INSTRUCTIONS FOR THE TASK:
Could you reproduce, exactly and alone, the lines running from the one with "TFT2 pin DC: D14 -> D12" to the end of the data below?

DATA EXCERPTS:
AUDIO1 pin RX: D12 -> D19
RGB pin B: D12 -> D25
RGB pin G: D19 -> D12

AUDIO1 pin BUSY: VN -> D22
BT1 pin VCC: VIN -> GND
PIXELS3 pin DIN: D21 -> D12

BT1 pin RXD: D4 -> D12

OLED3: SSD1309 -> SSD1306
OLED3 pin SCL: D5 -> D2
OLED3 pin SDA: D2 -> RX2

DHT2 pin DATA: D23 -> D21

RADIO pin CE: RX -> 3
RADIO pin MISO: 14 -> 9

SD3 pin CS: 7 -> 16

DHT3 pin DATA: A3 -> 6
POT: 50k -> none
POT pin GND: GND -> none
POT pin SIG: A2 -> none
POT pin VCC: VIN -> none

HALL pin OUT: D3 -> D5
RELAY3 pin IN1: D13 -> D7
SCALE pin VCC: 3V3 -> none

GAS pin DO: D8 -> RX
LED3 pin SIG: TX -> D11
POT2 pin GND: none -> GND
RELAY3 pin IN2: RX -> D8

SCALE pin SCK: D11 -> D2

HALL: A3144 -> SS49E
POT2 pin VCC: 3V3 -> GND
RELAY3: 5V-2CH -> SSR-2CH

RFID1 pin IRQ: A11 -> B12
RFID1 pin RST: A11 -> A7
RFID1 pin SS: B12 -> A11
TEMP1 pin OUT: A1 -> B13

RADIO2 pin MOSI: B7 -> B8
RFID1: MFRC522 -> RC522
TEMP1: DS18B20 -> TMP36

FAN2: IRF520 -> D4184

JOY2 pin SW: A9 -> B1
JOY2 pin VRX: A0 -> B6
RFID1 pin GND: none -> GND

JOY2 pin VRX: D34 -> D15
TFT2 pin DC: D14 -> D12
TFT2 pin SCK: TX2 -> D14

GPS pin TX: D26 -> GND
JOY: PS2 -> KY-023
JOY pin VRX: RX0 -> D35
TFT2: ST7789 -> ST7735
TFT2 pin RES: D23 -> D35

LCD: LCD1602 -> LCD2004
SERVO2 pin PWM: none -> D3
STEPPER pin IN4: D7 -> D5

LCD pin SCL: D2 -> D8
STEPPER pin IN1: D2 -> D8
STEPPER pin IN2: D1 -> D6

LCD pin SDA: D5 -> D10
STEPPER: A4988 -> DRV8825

SOLVED PROBLEM:
TFT2 pin DC: D14 -> D12
TFT2 pin SCK: TX2 -> D14

GPS pin TX: D26 -> GND
JOY: PS2 -> KY-023
JOY pin VRX: RX0 -> D35
TFT2: ST7789 -> ST7735
TFT2 pin RES: D23 -> D35

LCD: LCD1602 -> LCD2004
SERVO2 pin PWM: none -> D3
STEPPER pin IN4: D7 -> D5

LCD pin SCL: D2 -> D8
STEPPER pin IN1: D2 -> D8
STEPPER pin IN2: D1 -> D6

LCD pin SDA: D5 -> D10
STEPPER: A4988 -> DRV8825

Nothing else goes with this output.